TASK INPUT ->

▬▬▬▬▬▬

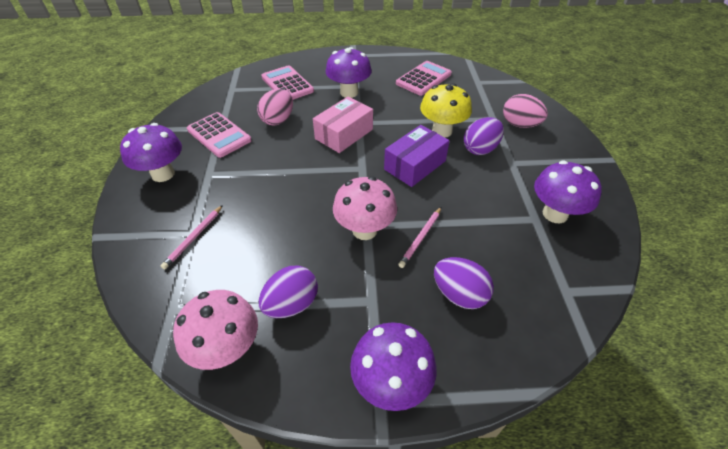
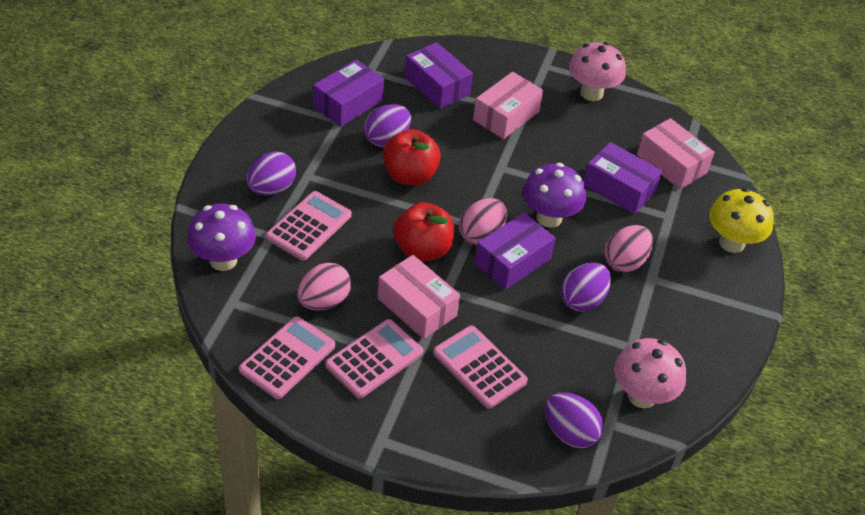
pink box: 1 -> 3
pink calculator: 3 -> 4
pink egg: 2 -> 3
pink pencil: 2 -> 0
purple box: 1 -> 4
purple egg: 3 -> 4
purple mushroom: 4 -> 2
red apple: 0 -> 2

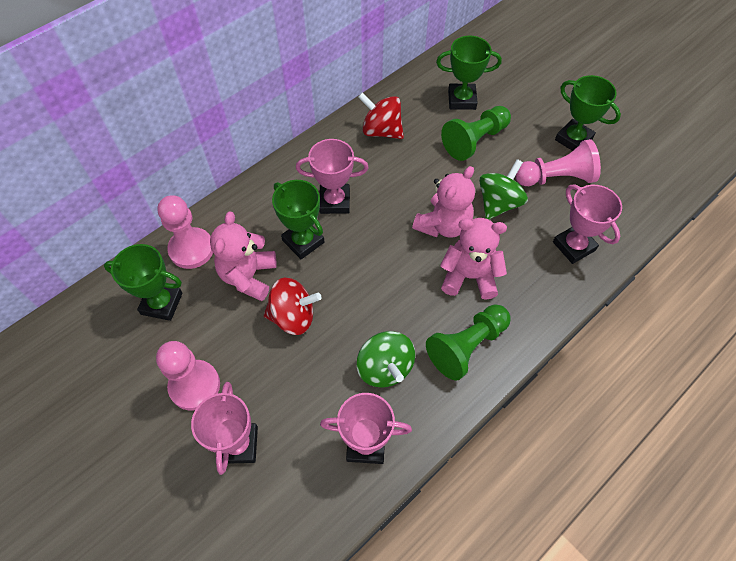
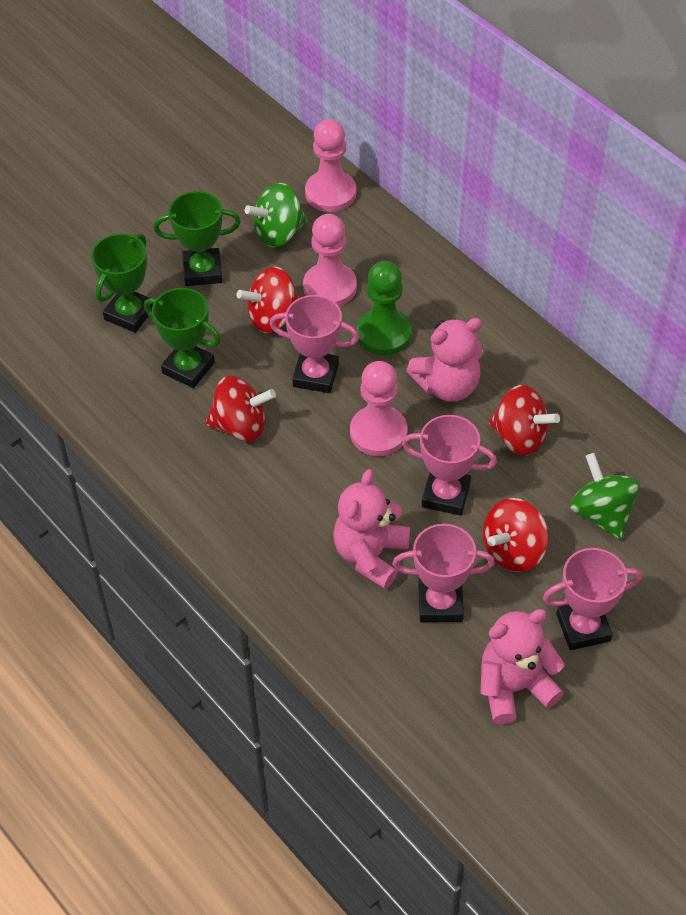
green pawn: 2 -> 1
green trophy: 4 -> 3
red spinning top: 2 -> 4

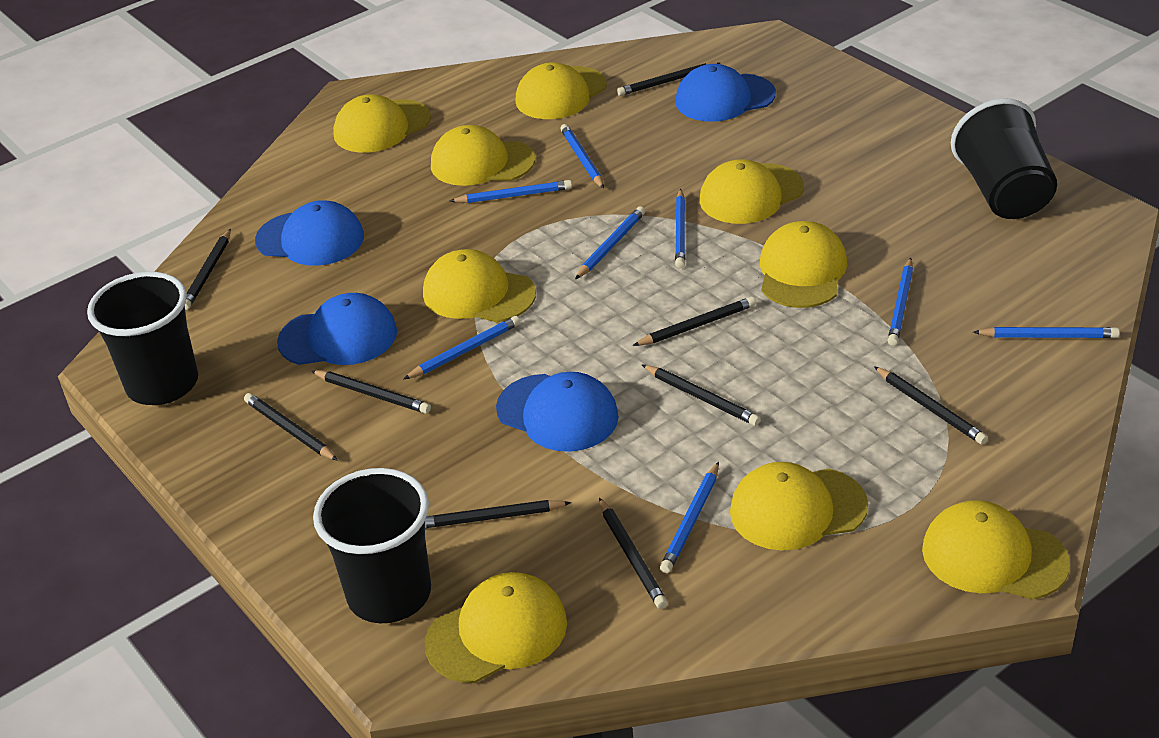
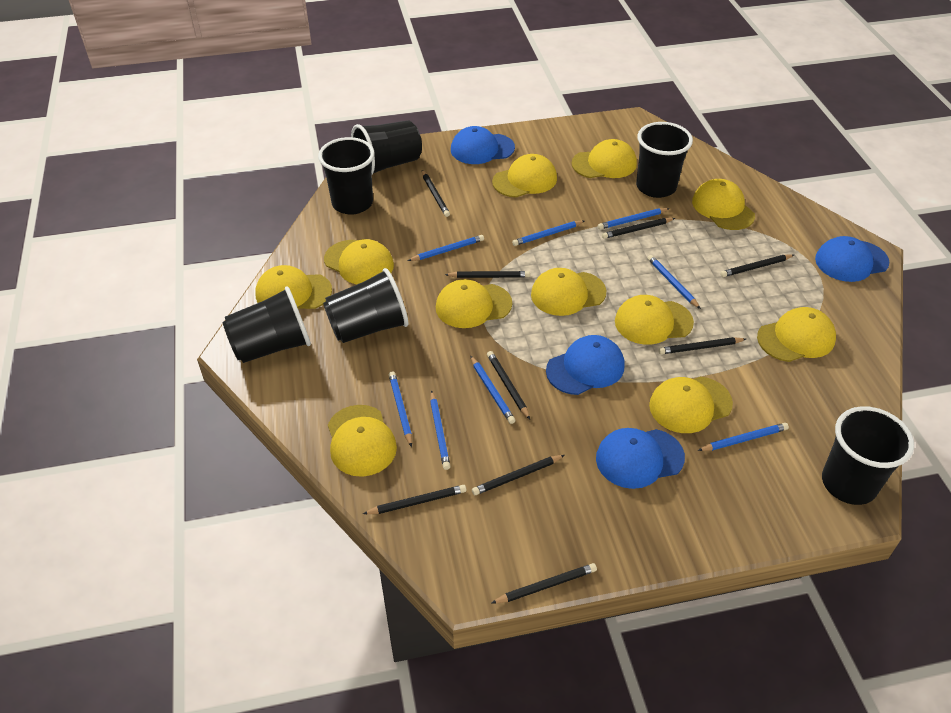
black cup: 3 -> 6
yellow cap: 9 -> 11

▬▬▬▬▬▬

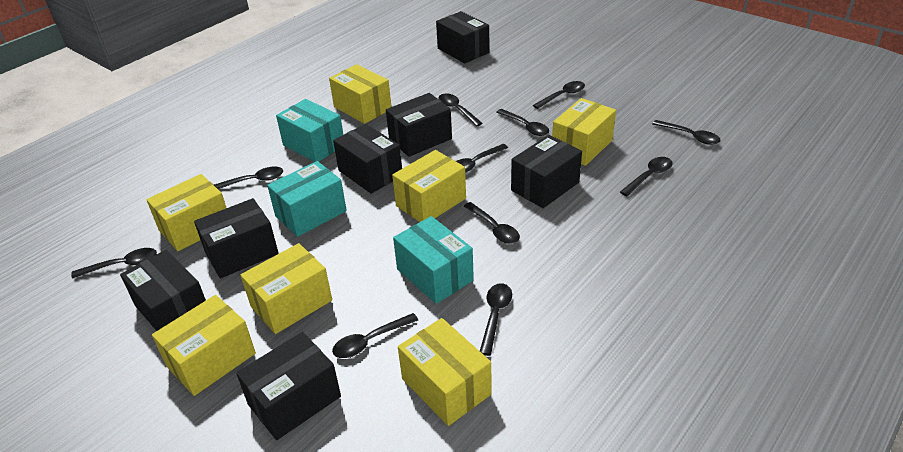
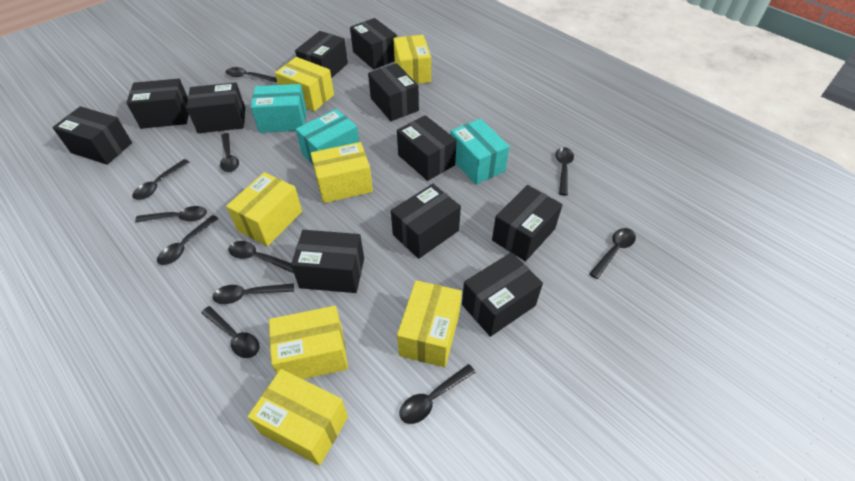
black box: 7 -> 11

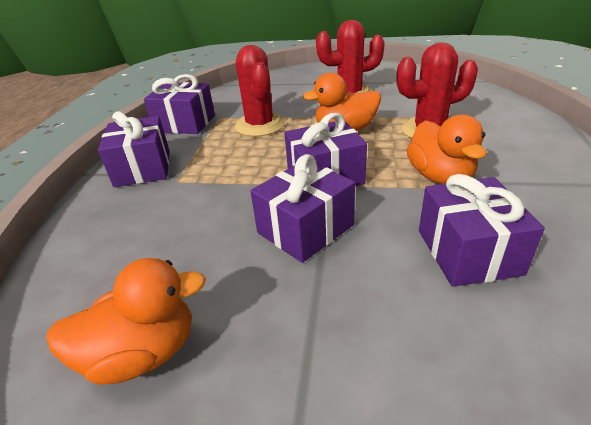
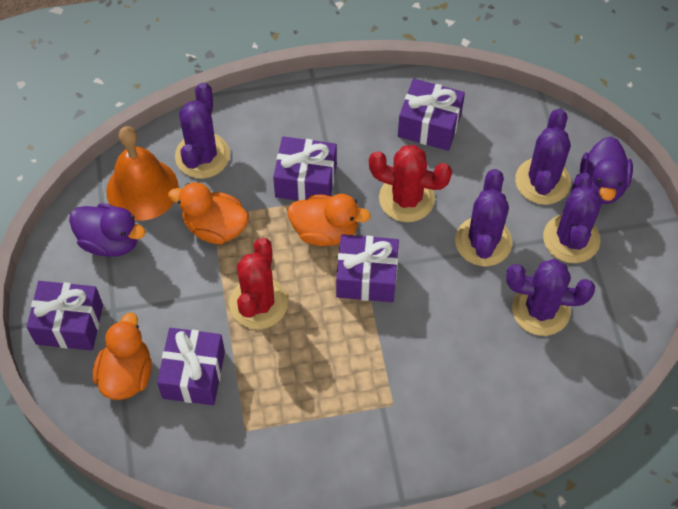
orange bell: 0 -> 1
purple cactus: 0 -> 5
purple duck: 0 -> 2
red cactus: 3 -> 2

▬▬▬▬▬▬

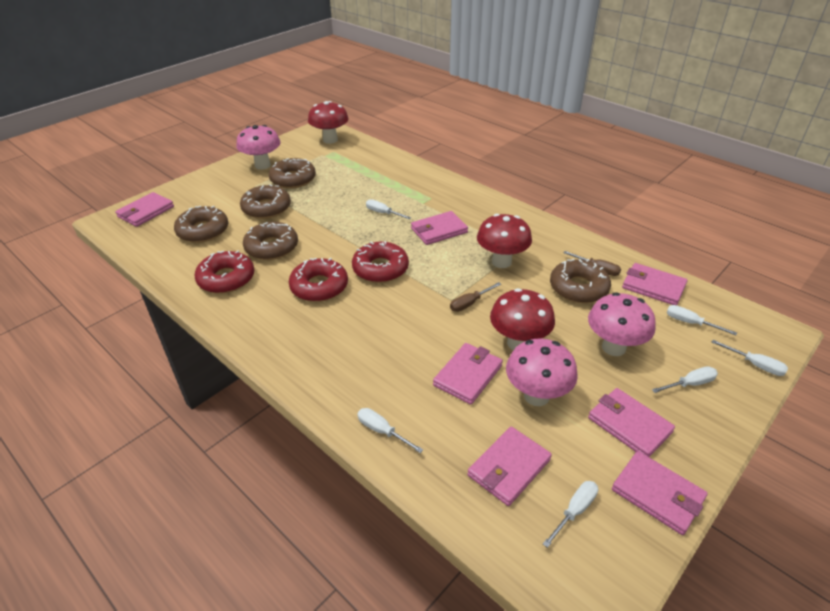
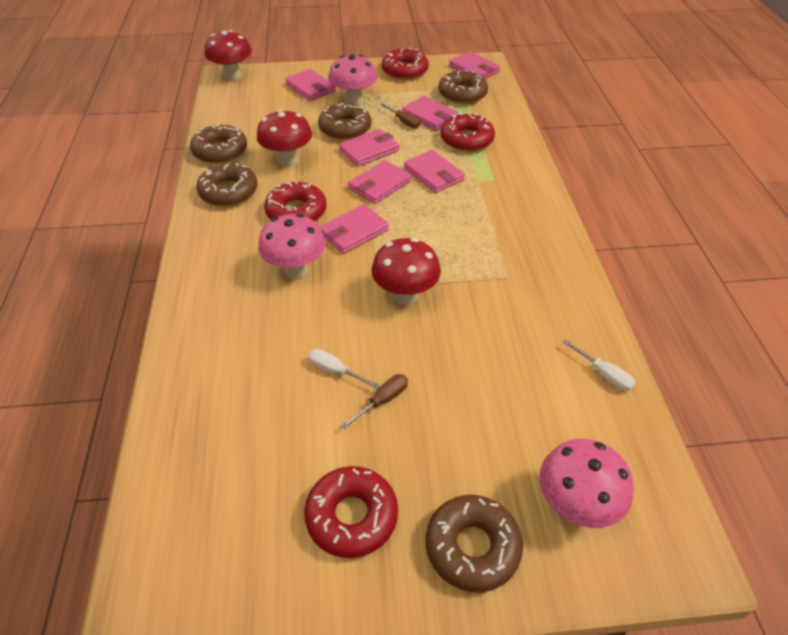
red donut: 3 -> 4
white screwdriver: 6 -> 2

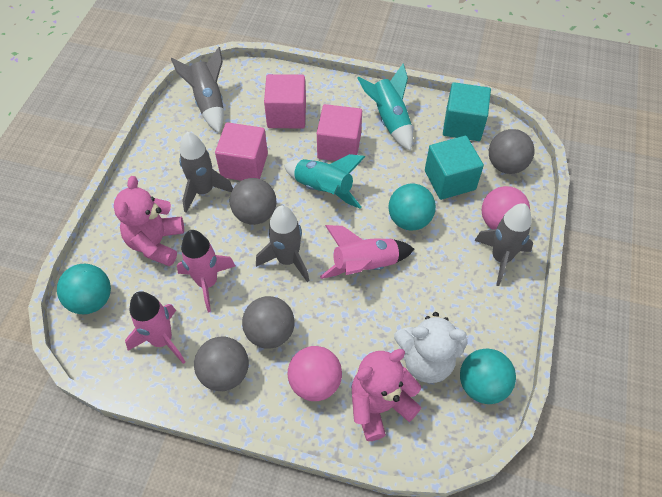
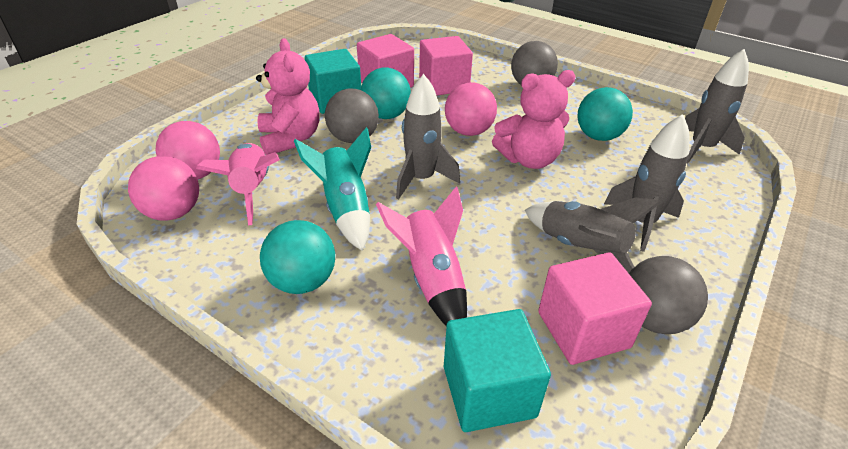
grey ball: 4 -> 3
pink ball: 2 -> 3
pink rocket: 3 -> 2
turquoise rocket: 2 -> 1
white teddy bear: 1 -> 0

▬▬▬▬▬▬

WHAT IS REQUIRED -> Reproduce exactly the lines above that run from the one with "green trophy: 4 -> 3" to the one with "yellow cap: 9 -> 11", both included, leaving pictures out.

ANSWER ->
green trophy: 4 -> 3
red spinning top: 2 -> 4

black cup: 3 -> 6
yellow cap: 9 -> 11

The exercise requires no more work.